> _TASK OBJECTIVE_: Using the listing below, copy exactly the lines from the one containing "camera: 80 degrees left, 5 degrees up" to the one containing "blue spray bottle [293,177,369,357]", both lines included, and no others.

> _STUDY MATERIAL_:
════════════════════
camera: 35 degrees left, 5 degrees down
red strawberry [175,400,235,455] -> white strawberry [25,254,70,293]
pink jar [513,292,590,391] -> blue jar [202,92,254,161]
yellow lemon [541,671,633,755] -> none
════════════════════
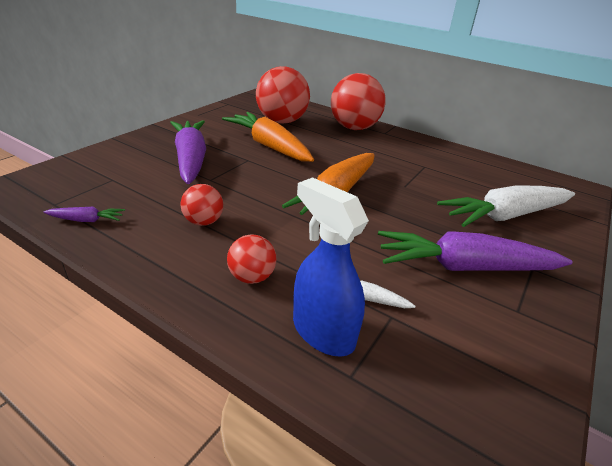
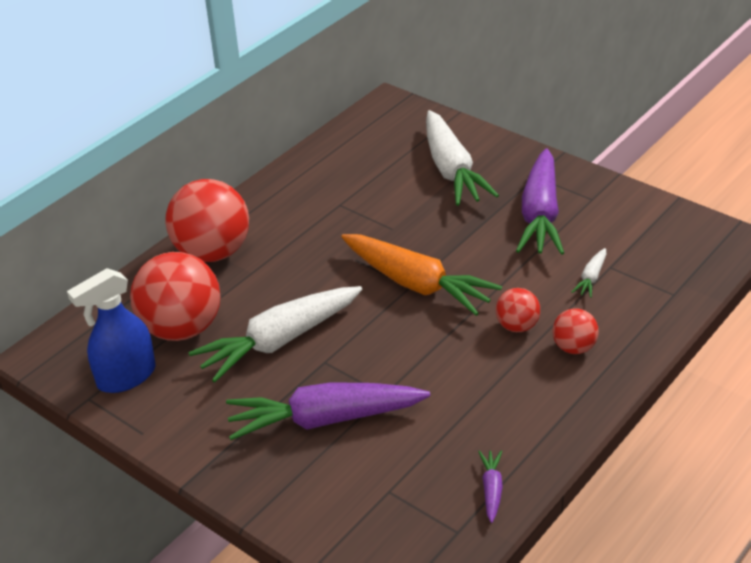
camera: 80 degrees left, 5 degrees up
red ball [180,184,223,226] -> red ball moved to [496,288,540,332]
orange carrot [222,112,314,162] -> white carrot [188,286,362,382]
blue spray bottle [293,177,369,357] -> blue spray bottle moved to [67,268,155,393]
════════════════════
> _EXERCISE OUTPUT_:
camera: 80 degrees left, 5 degrees up
red ball [180,184,223,226] -> red ball moved to [496,288,540,332]
orange carrot [222,112,314,162] -> white carrot [188,286,362,382]
blue spray bottle [293,177,369,357] -> blue spray bottle moved to [67,268,155,393]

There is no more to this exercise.